» Data excerpts
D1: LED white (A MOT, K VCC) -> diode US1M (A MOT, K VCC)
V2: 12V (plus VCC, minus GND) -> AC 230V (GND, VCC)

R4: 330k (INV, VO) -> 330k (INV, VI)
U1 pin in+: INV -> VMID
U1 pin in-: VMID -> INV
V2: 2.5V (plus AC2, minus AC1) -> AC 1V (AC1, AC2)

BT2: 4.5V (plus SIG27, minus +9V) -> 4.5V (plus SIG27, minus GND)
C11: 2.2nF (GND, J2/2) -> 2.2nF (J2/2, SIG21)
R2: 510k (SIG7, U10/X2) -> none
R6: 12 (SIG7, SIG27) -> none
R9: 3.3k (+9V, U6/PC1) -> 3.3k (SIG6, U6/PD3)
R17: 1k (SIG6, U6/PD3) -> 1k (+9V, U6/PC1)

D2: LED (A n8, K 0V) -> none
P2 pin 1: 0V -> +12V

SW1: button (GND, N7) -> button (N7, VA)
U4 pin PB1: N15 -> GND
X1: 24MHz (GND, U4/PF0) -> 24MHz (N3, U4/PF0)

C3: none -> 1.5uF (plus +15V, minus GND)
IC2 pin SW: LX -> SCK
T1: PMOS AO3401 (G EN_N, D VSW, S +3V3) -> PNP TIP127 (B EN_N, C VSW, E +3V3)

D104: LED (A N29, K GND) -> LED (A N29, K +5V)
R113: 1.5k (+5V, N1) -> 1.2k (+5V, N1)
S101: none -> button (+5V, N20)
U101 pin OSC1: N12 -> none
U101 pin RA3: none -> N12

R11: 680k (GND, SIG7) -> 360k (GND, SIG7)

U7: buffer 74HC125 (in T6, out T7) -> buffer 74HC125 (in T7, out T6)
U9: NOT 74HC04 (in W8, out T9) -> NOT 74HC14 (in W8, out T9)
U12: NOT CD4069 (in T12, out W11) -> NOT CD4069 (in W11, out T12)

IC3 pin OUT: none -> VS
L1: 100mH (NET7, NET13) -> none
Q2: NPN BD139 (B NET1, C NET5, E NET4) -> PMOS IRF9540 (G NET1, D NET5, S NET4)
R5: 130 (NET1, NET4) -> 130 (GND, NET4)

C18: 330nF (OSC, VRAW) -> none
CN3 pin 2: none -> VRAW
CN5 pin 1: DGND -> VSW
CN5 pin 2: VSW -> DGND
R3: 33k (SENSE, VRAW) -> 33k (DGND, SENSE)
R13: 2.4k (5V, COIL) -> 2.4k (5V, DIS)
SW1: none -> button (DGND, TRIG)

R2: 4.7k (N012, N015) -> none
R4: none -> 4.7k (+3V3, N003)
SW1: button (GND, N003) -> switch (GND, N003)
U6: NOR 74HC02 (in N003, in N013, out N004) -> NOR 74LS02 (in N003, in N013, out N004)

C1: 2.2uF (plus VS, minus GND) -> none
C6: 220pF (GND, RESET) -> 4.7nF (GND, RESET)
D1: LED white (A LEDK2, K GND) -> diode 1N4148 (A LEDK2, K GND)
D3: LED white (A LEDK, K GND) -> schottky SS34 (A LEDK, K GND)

» To do
Across the data, count every line where the string "PMOS" turns up, then write only that count.

» Response below
2